TASK INSTRUCTIONS: Make an exact copy of the records, and keep the pictures out of it.

INFORMATION SHOWN:
★ ★ ★
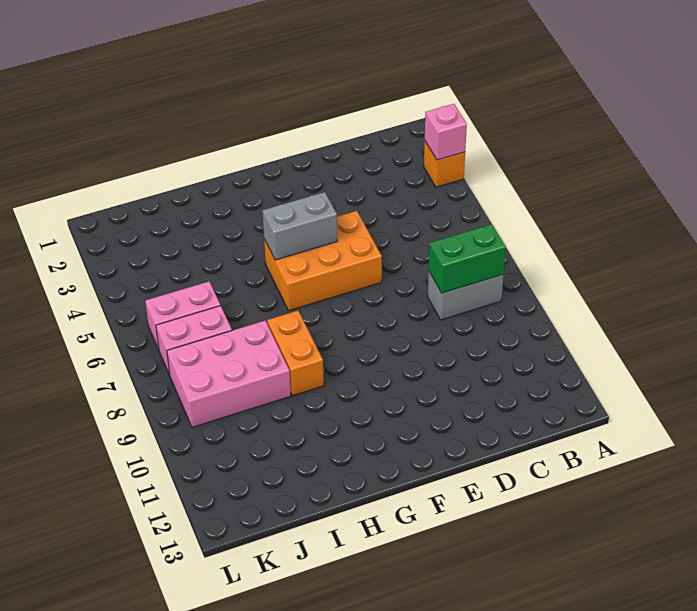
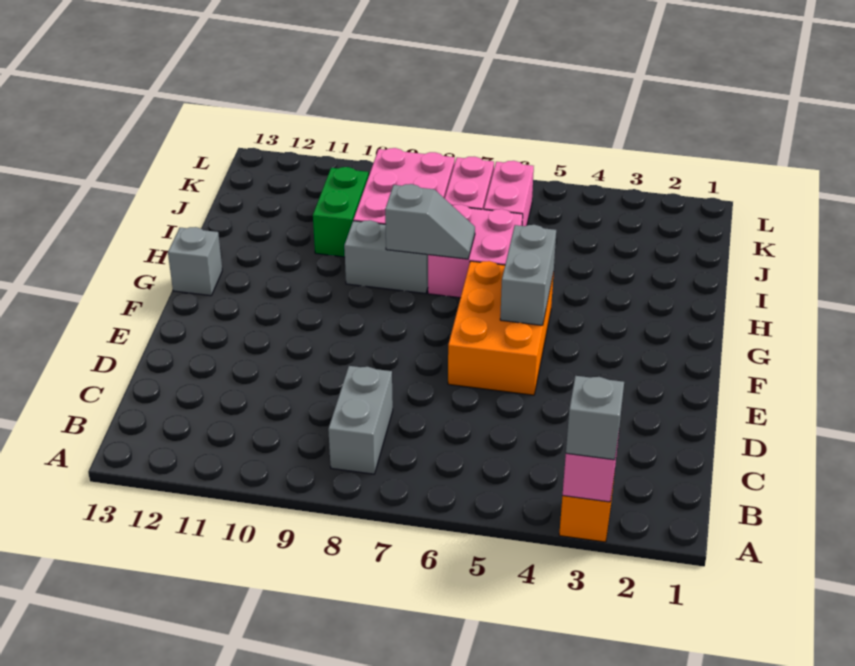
none -> grey brick A3 level 3
green brick B8:C8 level 2 -> green brick I10:J10 level 1
none -> grey brick G13 level 1
none -> pink brick H6:I7 level 1
none -> grey slope H7:H8 level 2 top 8
orange brick H8:H9 level 1 -> grey brick H8:H9 level 1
★ ★ ★
ANSWER SPACE:
none -> grey brick A3 level 3
green brick B8:C8 level 2 -> green brick I10:J10 level 1
none -> grey brick G13 level 1
none -> pink brick H6:I7 level 1
none -> grey slope H7:H8 level 2 top 8
orange brick H8:H9 level 1 -> grey brick H8:H9 level 1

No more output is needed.